* Your instructions: Although the entries contain pictures, write out only their text, exactly as it stands.

* Task material:
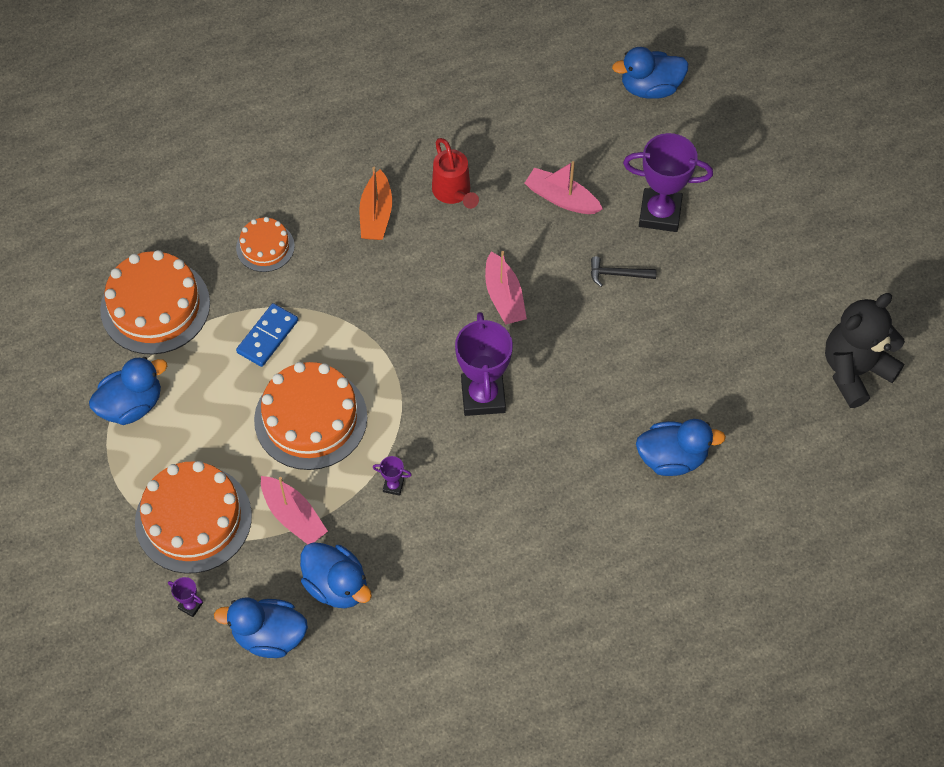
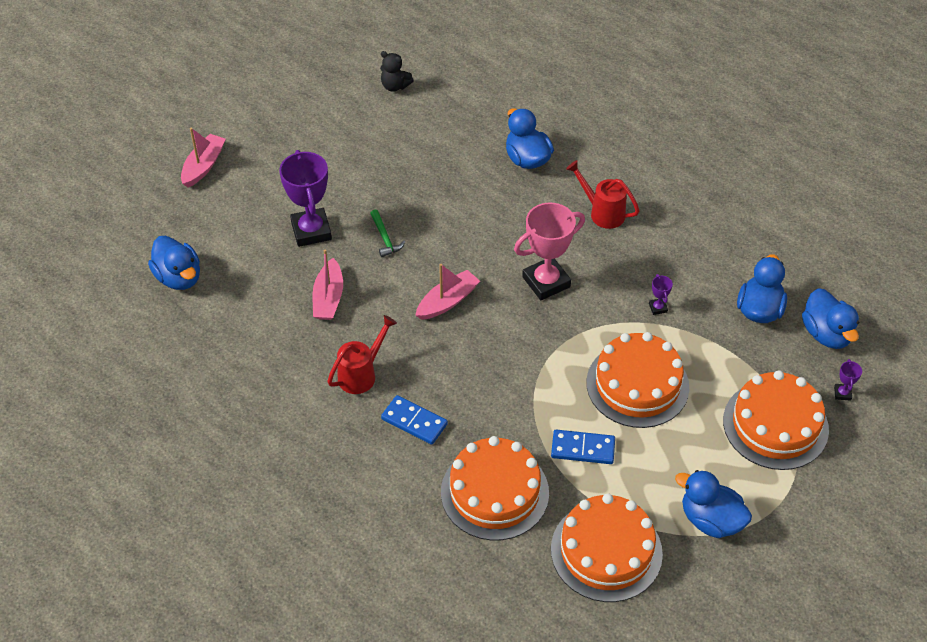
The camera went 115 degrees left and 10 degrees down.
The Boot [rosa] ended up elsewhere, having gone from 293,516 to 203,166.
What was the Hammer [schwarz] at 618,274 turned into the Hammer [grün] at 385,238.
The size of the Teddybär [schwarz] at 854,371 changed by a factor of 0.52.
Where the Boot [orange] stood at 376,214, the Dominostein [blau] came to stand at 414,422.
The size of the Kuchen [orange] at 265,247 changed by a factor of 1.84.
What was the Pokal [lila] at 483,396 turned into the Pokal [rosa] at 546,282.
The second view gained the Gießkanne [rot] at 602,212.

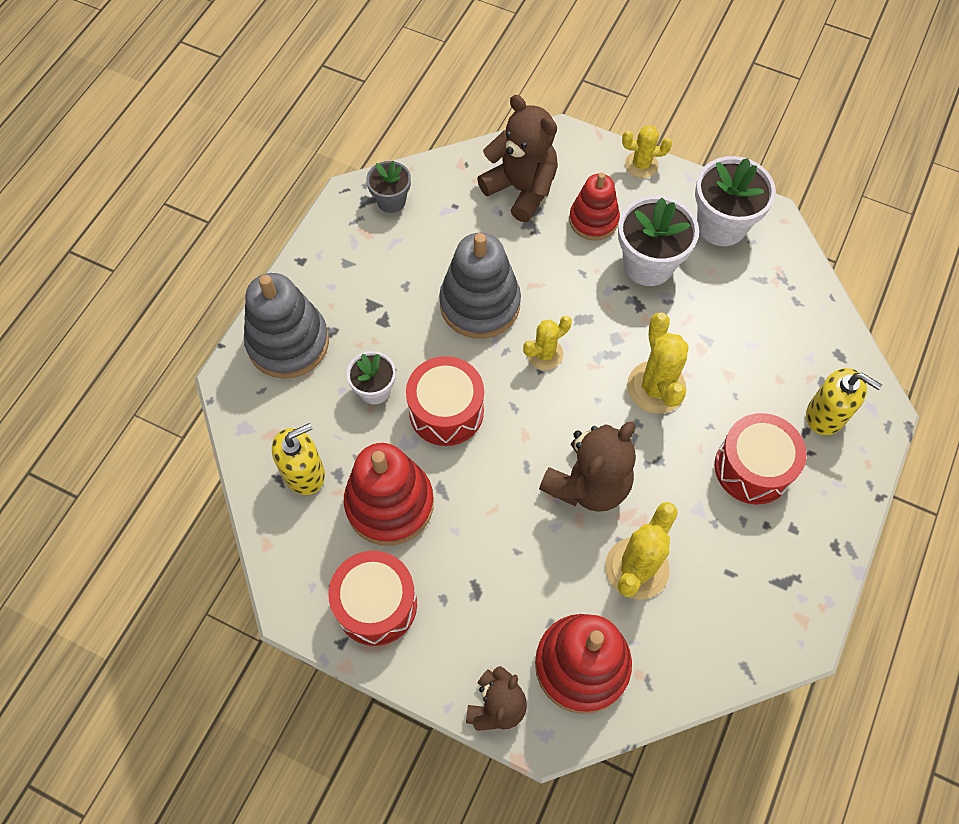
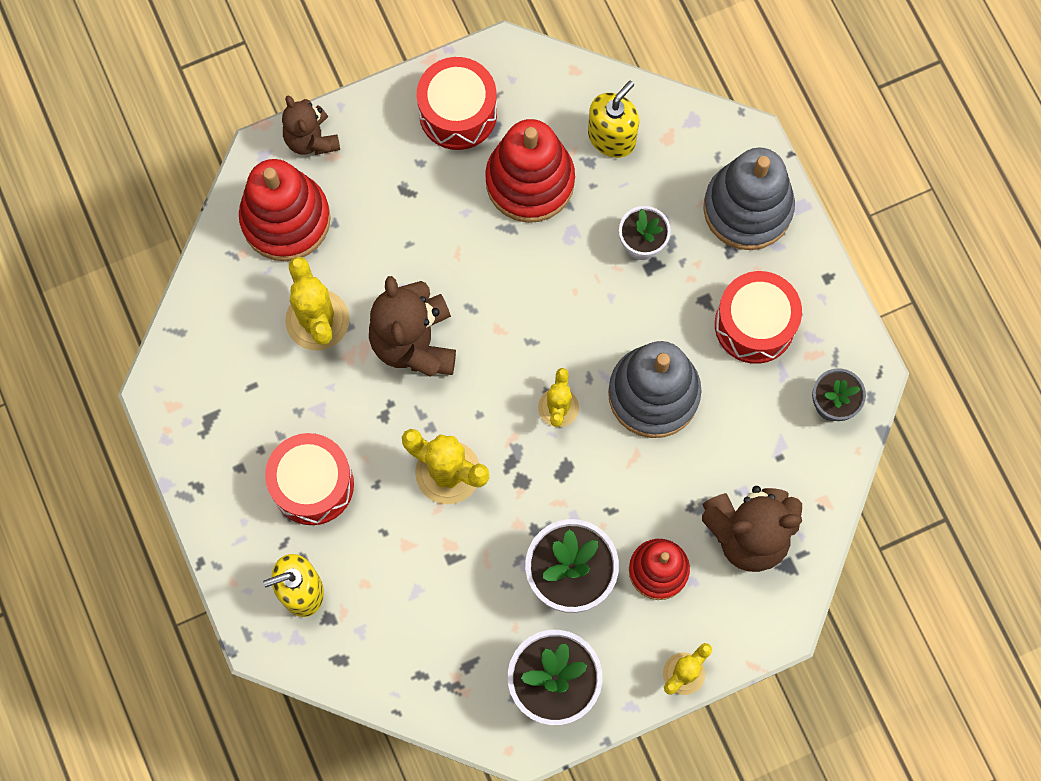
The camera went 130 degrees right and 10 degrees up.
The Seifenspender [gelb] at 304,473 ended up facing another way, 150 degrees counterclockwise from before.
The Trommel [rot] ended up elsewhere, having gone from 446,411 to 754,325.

* Your solution:
The camera went 115 degrees left and 10 degrees down.
The Boot [rosa] ended up elsewhere, having gone from 293,516 to 203,166.
What was the Hammer [schwarz] at 618,274 turned into the Hammer [grün] at 385,238.
The size of the Teddybär [schwarz] at 854,371 changed by a factor of 0.52.
Where the Boot [orange] stood at 376,214, the Dominostein [blau] came to stand at 414,422.
The size of the Kuchen [orange] at 265,247 changed by a factor of 1.84.
What was the Pokal [lila] at 483,396 turned into the Pokal [rosa] at 546,282.
The second view gained the Gießkanne [rot] at 602,212.

The camera went 130 degrees right and 10 degrees up.
The Seifenspender [gelb] at 304,473 ended up facing another way, 150 degrees counterclockwise from before.
The Trommel [rot] ended up elsewhere, having gone from 446,411 to 754,325.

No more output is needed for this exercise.